__Data__:

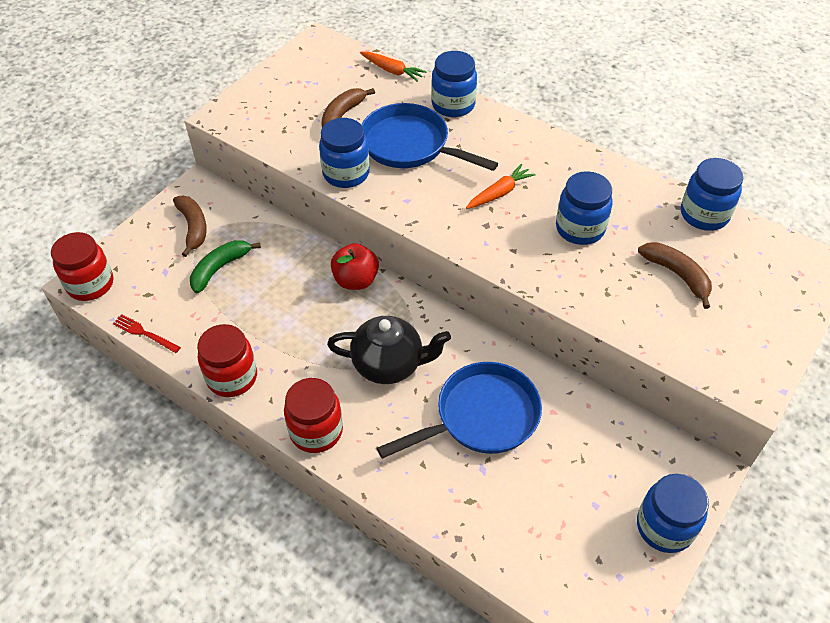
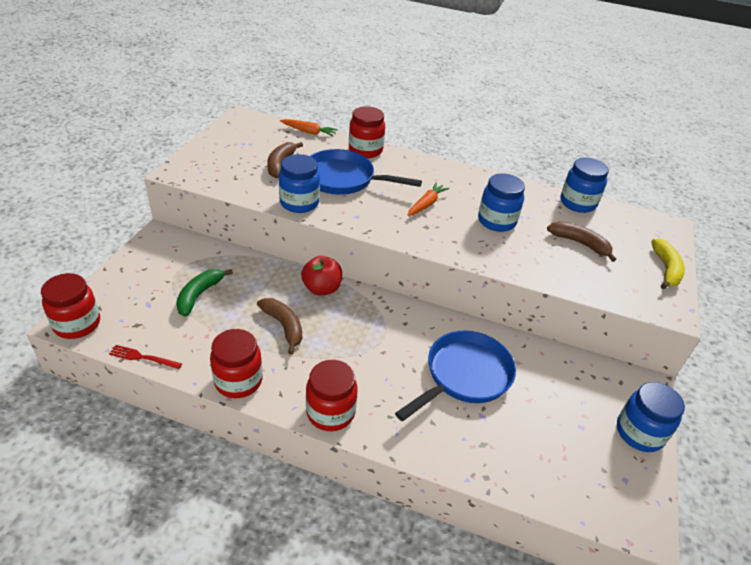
camera: 20 degrees left, 10 degrees down
(193, 227) = (165, 266): brown banana -> brown banana (284, 326)
(389, 365) = (373, 348): black teapot -> none
(453, 105) = (365, 150): blue jar -> red jar
(779, 329) = (666, 269): none -> yellow banana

__Task prompt__: Repeat each entry exactly as it appears; skip any picture.

__Reply__:
camera: 20 degrees left, 10 degrees down
(193, 227) = (165, 266): brown banana -> brown banana (284, 326)
(389, 365) = (373, 348): black teapot -> none
(453, 105) = (365, 150): blue jar -> red jar
(779, 329) = (666, 269): none -> yellow banana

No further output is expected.